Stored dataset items
--------------------------------------------------

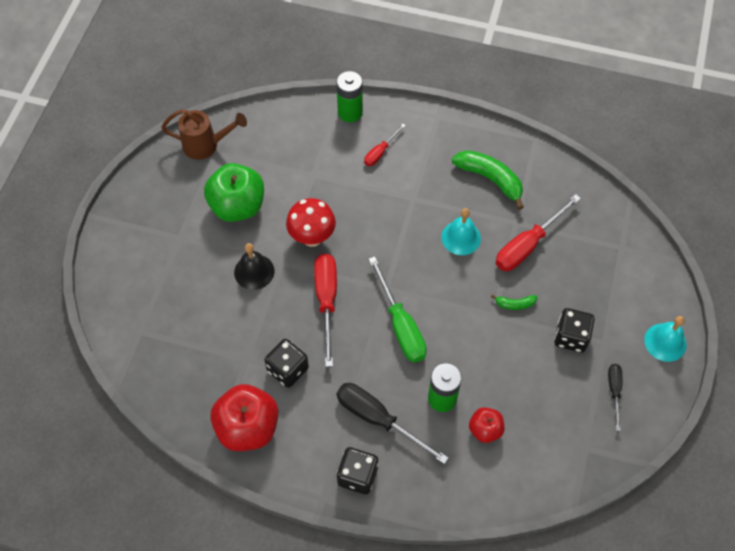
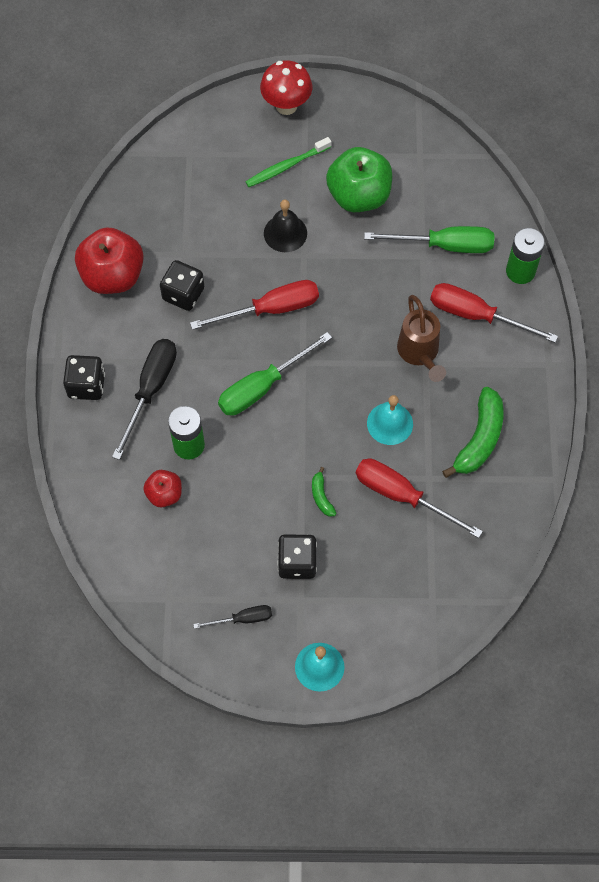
camera: 75 degrees right, 5 degrees up
(186, 254) = (286, 166): none -> green toothbrush
(206, 145) = (425, 144): brown watering can -> brown watering can (419, 353)
(308, 157) = (444, 245): none -> green screwdriver
(312, 237) = (343, 276): red mushroom -> red mushroom (286, 105)
(380, 152) = (476, 315): red screwdriver -> red screwdriver, size x1.82

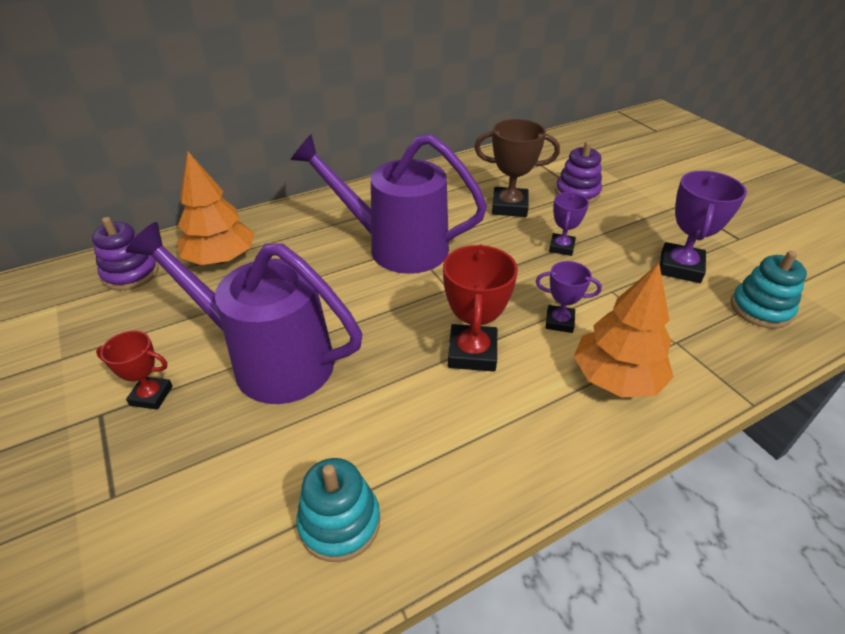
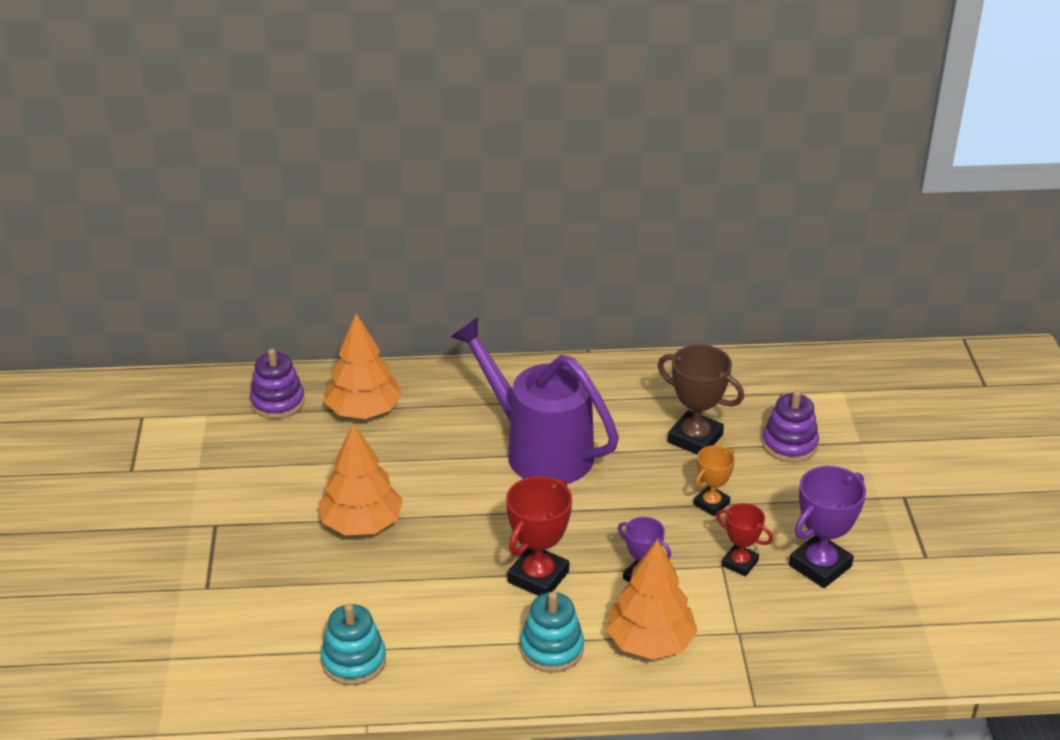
camera: 25 degrees right, 5 degrees down
(151, 396) = (257, 523): red trophy -> red trophy (740, 563)
(269, 359) = (361, 524): purple watering can -> orange tree
(561, 247) = (711, 504): purple trophy -> orange trophy
(760, 309) = (859, 633): turquoise stacking toy -> turquoise stacking toy (551, 648)

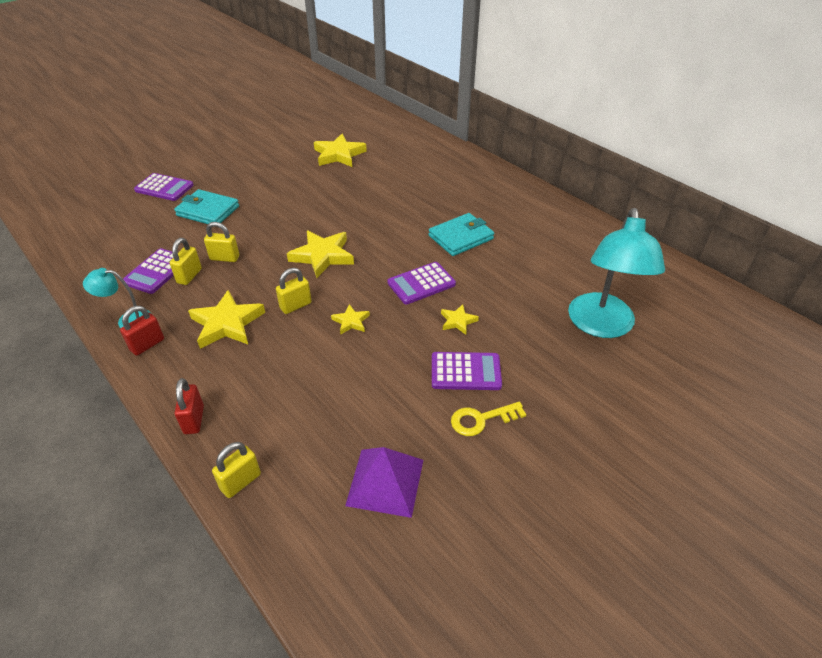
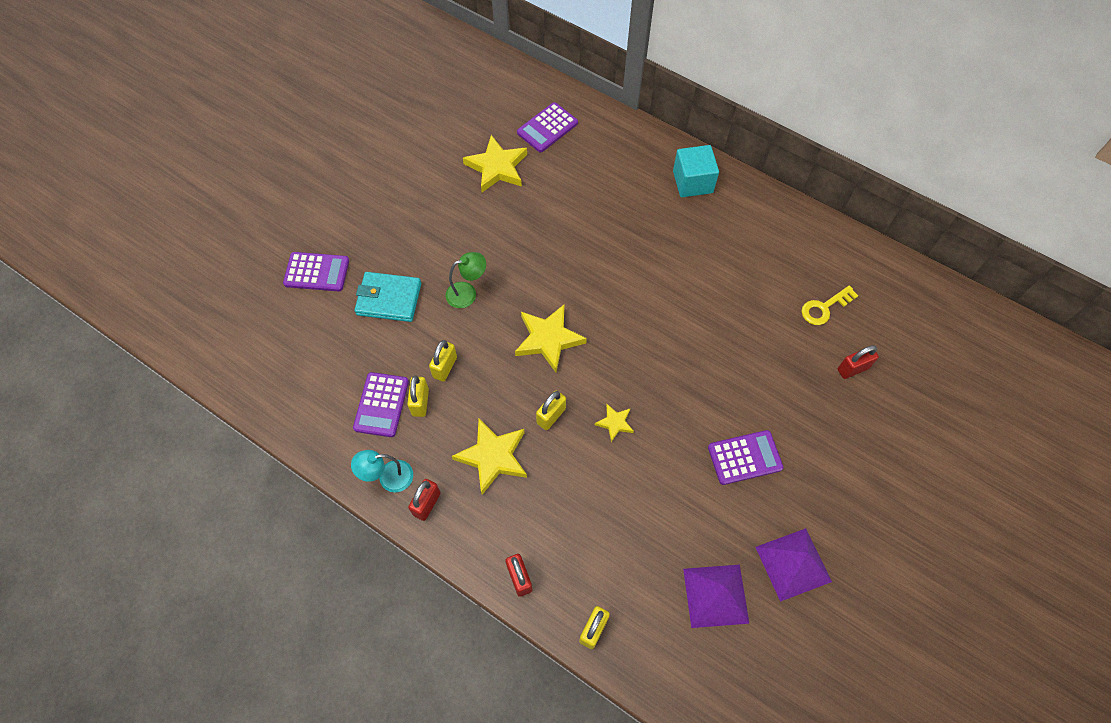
camera: 15 degrees left, 20 degrees up
(224, 258) = (445, 367): yellow padlock -> yellow padlock turned 60 degrees counterclockwise
(272, 217) = (467, 293): none -> green lamp
(421, 283) = (665, 354): purple calculator -> purple calculator (547, 128)
(458, 321) = (717, 396): yellow star -> none
(461, 237) = (683, 276): turquoise wallet -> none
(481, 419) = (775, 508): yellow key -> yellow key (824, 307)
(483, 473) = (793, 564): none -> purple pyramid
(494, 184) = (692, 182): none -> turquoise cube
(601, 326) = (852, 369): turquoise lamp -> red padlock

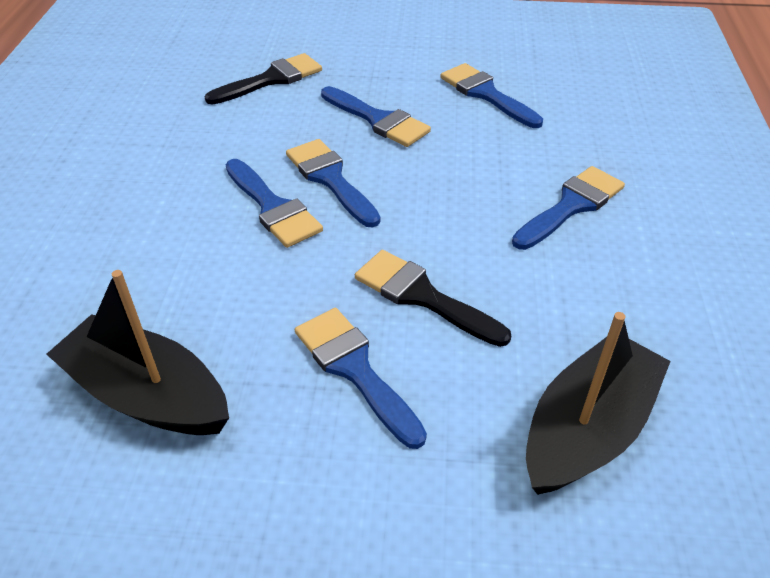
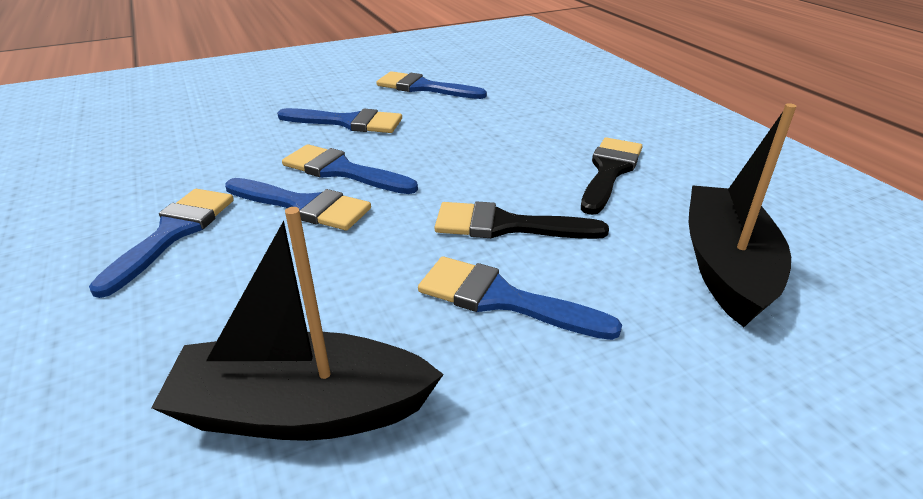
camera: 30 degrees left, 10 degrees down
(271, 79) = (217, 119): black brush -> black brush (609, 171)
(571, 206) = (558, 135): blue brush -> blue brush (173, 233)

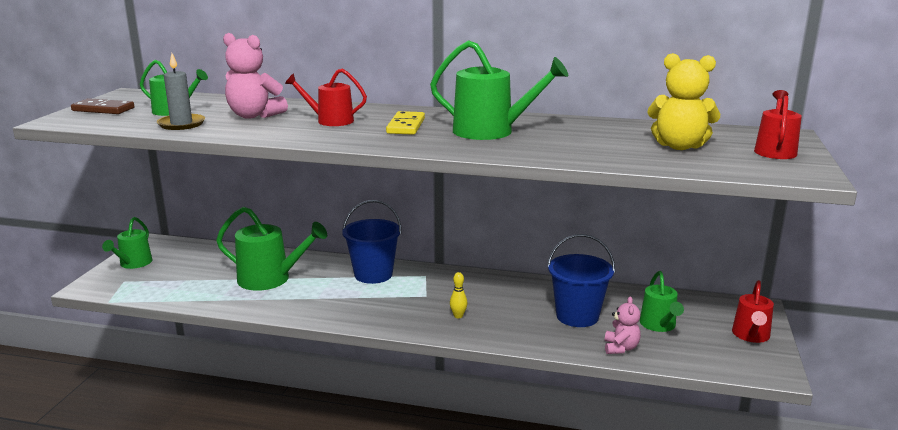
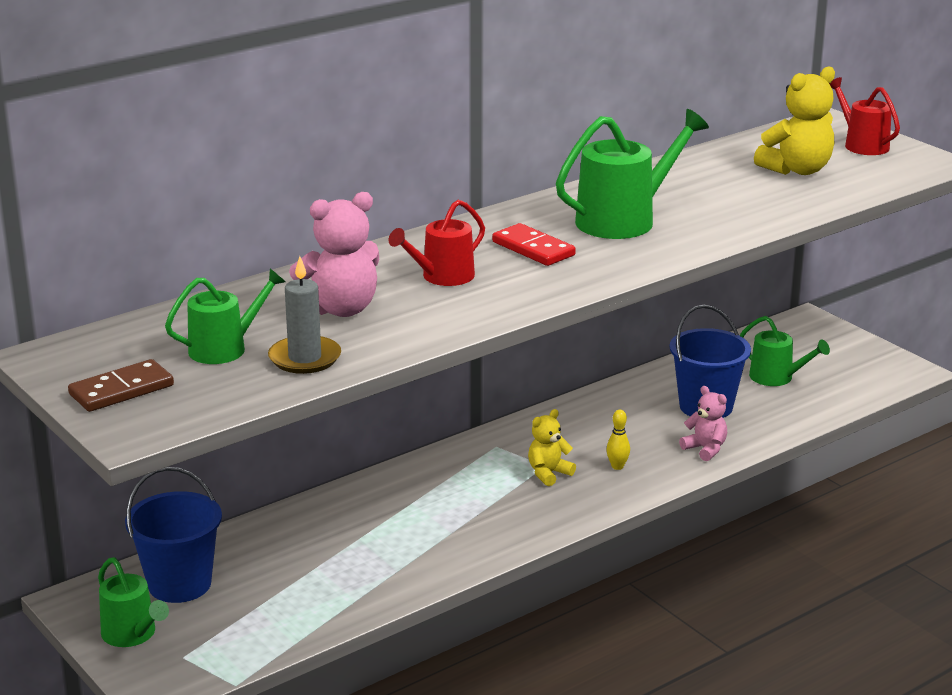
camera: 50 degrees left, 5 degrees up
(270, 279) = (351, 546): green watering can -> none
(373, 274) = (444, 476): blue bucket -> blue bucket (179, 584)
(406, 126) = (533, 249): yellow domino -> red domino
(418, 300) = (548, 473): none -> yellow teddy bear
(620, 348) = (790, 415): pink teddy bear -> pink teddy bear (705, 449)
(751, 335) = (847, 348): red watering can -> none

--------------------------------------------------

EXERCISE DIRECTIONS:
Scan the data above. Return every line with "down" in it.

WORKED SOLUTION:
camera: 25 degrees right, 5 degrees down
camera: 30 degrees left, 10 degrees down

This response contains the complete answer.